Listed records below:

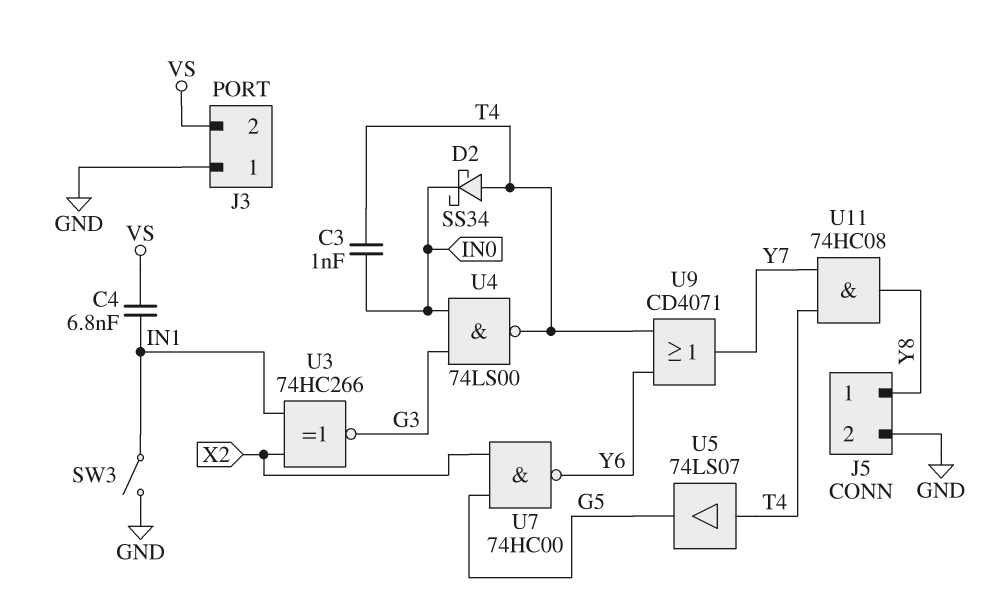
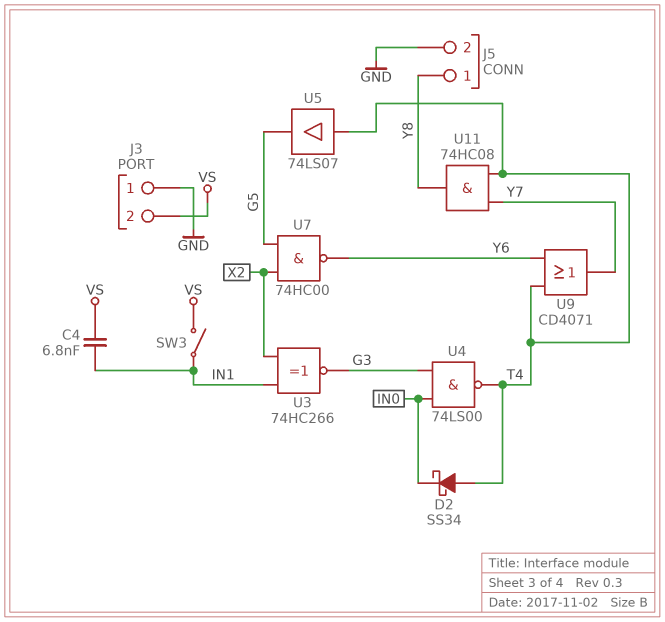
C3: 1nF (IN0, T4) -> none
SW3: switch (GND, IN1) -> switch (IN1, VS)

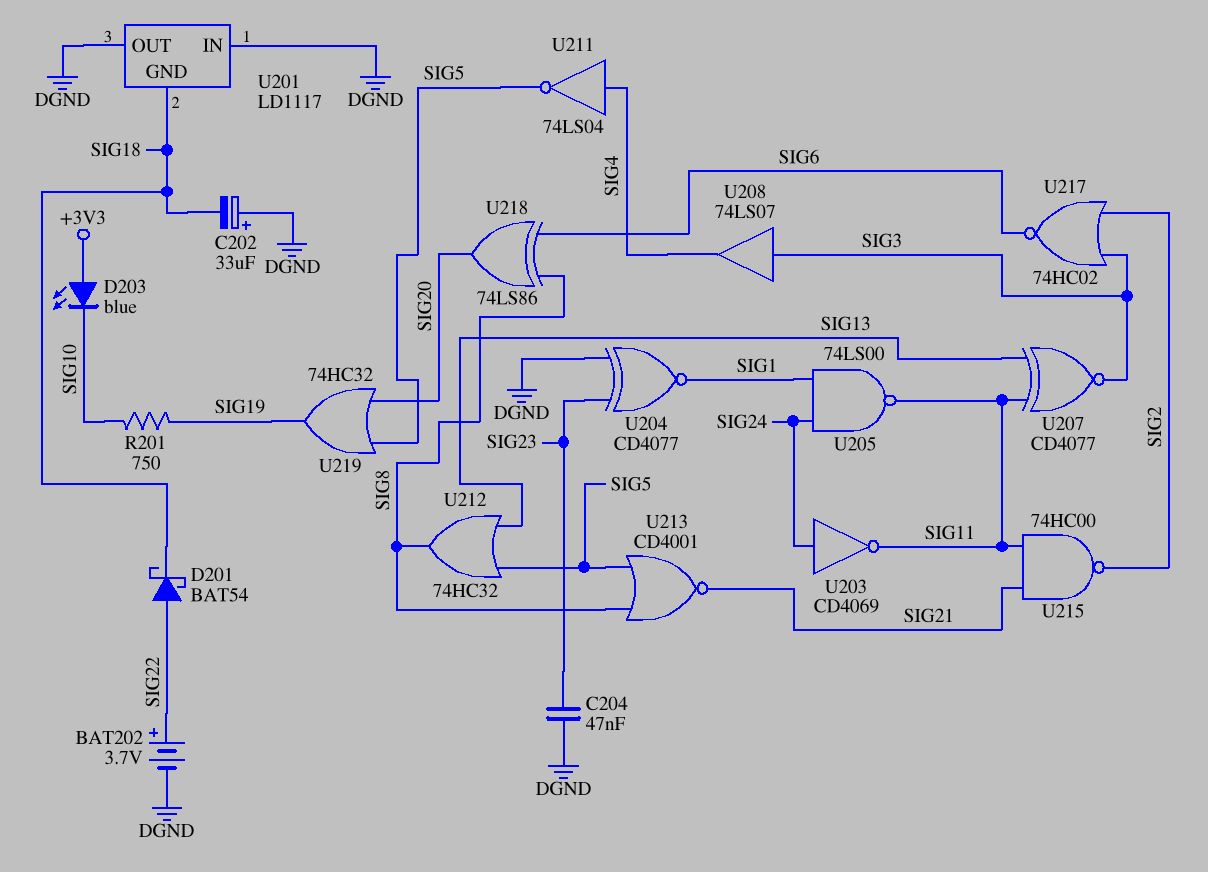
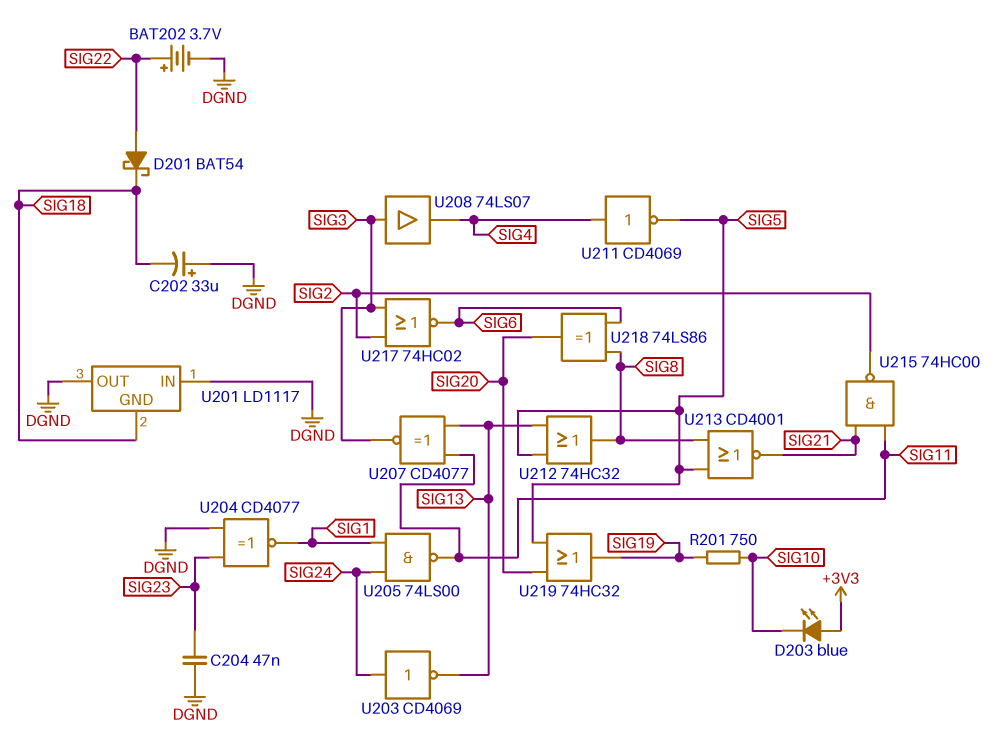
U203: NOT CD4069 (in SIG24, out SIG11) -> NOT CD4069 (in SIG24, out SIG13)
U211: NOT 74LS04 (in SIG4, out SIG5) -> NOT CD4069 (in SIG4, out SIG5)

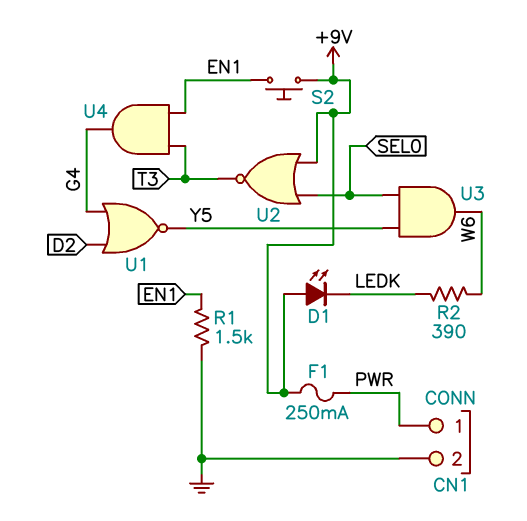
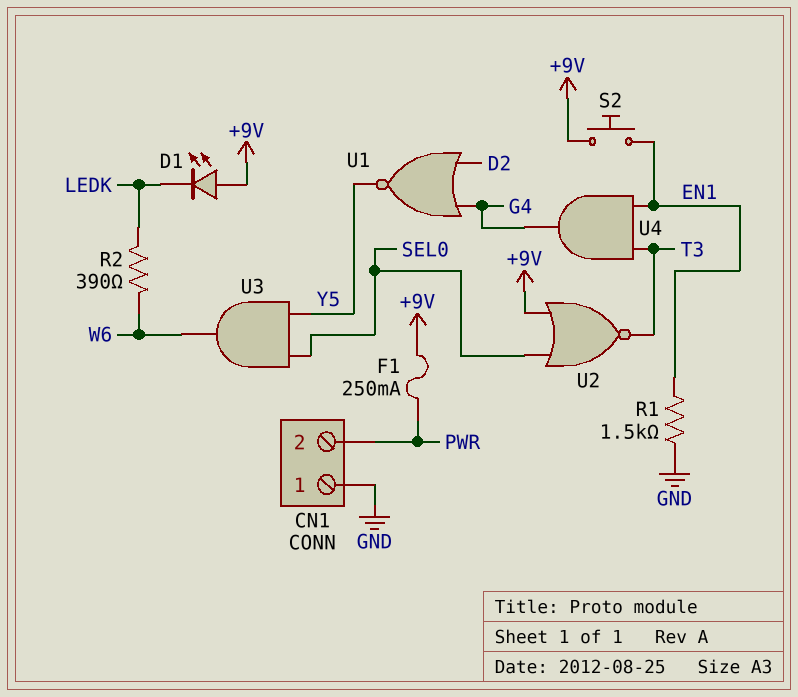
CN1 pin 1: PWR -> GND
CN1 pin 2: GND -> PWR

End of Listed records.

▶ [Task to carry out]:
Your answer should be the lines above from the one that contains "U211: NOT 74LS04" through the last, set down exactly, with the pictures removed.

▶ [Answer area]:
U211: NOT 74LS04 (in SIG4, out SIG5) -> NOT CD4069 (in SIG4, out SIG5)

CN1 pin 1: PWR -> GND
CN1 pin 2: GND -> PWR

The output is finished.